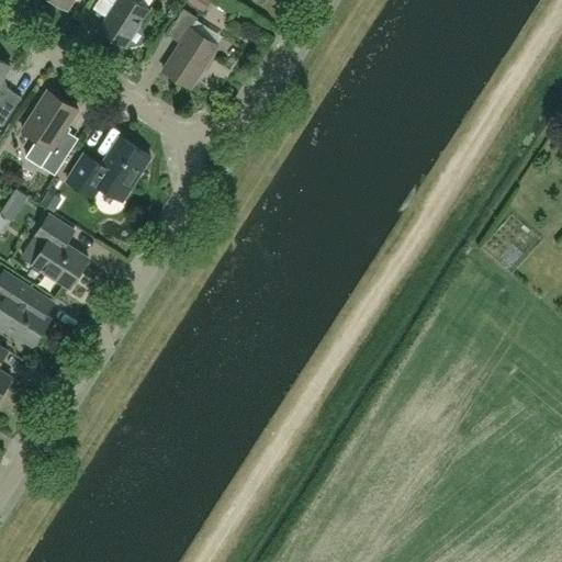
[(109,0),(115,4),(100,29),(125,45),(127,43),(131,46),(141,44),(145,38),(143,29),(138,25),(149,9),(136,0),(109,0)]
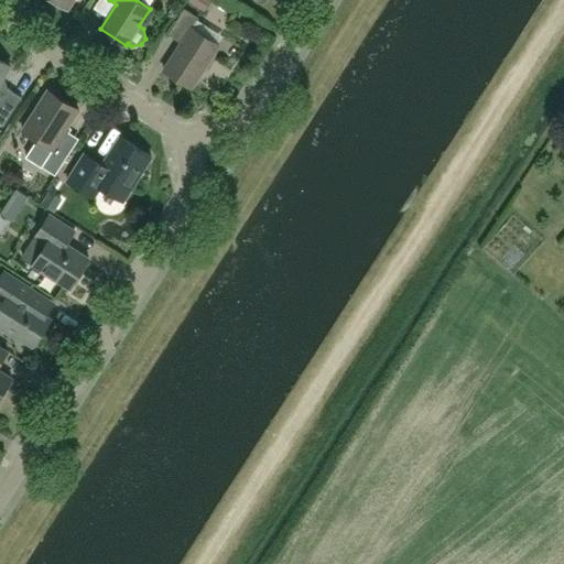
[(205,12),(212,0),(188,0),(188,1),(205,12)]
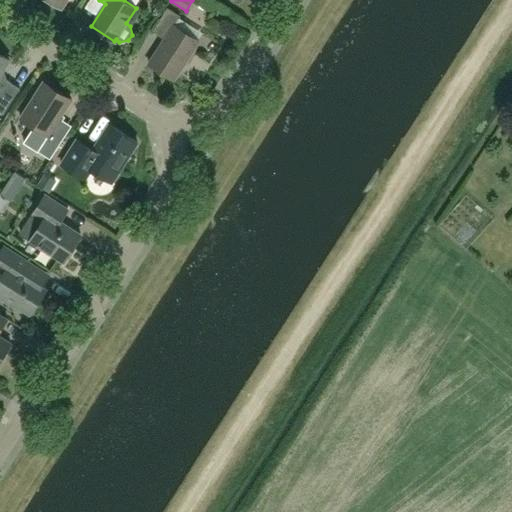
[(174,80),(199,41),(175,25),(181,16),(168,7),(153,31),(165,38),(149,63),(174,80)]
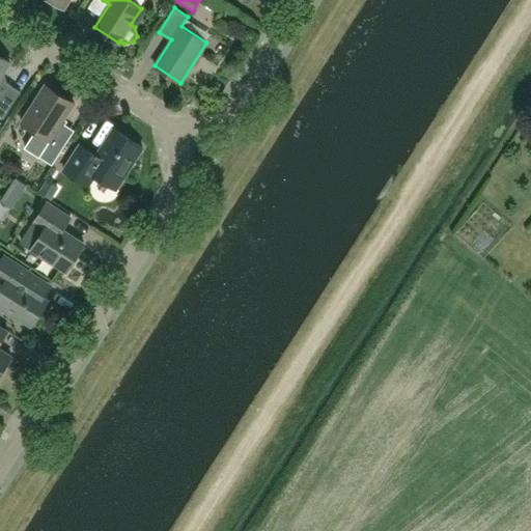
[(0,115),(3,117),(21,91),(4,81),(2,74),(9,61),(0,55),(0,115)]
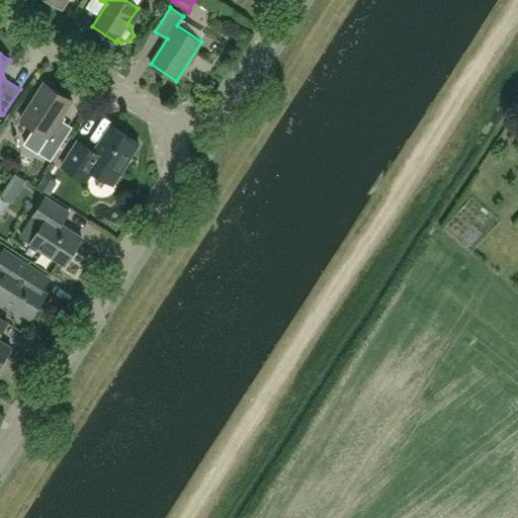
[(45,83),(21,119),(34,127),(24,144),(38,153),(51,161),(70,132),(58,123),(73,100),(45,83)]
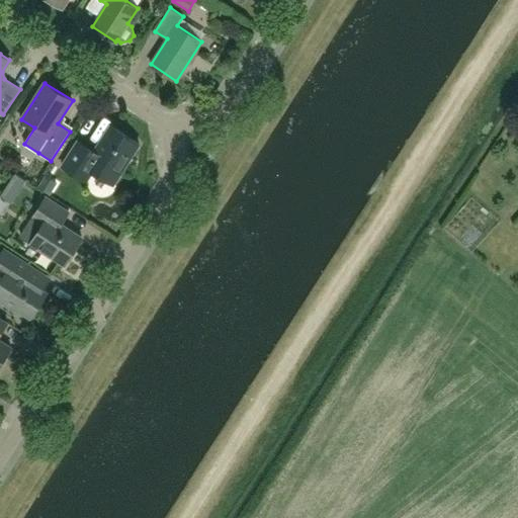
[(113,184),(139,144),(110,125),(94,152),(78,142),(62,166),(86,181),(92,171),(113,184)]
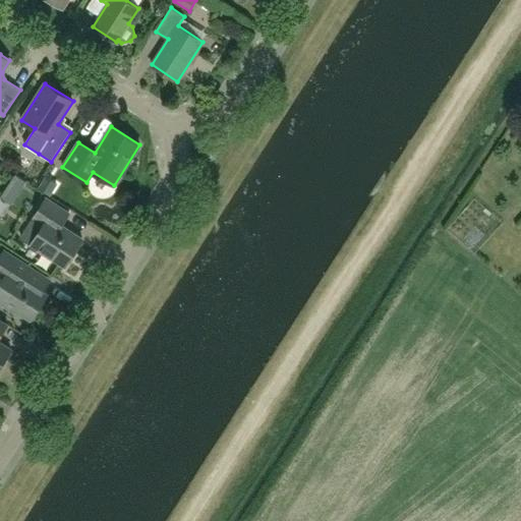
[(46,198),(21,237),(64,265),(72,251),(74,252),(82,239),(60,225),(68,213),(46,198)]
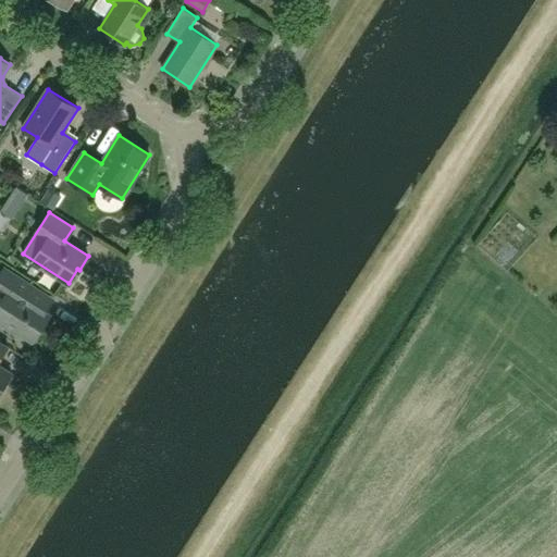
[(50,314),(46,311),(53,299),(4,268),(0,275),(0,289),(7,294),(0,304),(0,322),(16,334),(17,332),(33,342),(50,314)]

◆ ◆ ◆ ◆ ◆ ◆ ◆

■ WHAT THE EXERCISE ASKS ■
Reproduce each entry exactly as given; no pictures, please.

■ YOUR SOLUTION ■
[(109,0),(115,4),(100,29),(125,45),(127,43),(131,46),(141,44),(145,38),(143,29),(138,25),(149,9),(136,0),(109,0)]
[(205,12),(212,0),(188,0),(188,1),(205,12)]
[(174,80),(199,41),(175,25),(181,16),(168,7),(153,31),(165,38),(149,63),(174,80)]
[(0,115),(3,117),(21,91),(4,81),(2,74),(9,61),(0,55),(0,115)]
[(45,83),(21,119),(34,127),(24,144),(38,153),(51,161),(70,132),(58,123),(73,100),(45,83)]
[(113,184),(139,144),(110,125),(94,152),(78,142),(62,166),(86,181),(92,171),(113,184)]
[(46,198),(21,237),(64,265),(72,251),(74,252),(82,239),(60,225),(68,213),(46,198)]
[(50,314),(46,311),(53,299),(4,268),(0,275),(0,289),(7,294),(0,304),(0,322),(16,334),(17,332),(33,342),(50,314)]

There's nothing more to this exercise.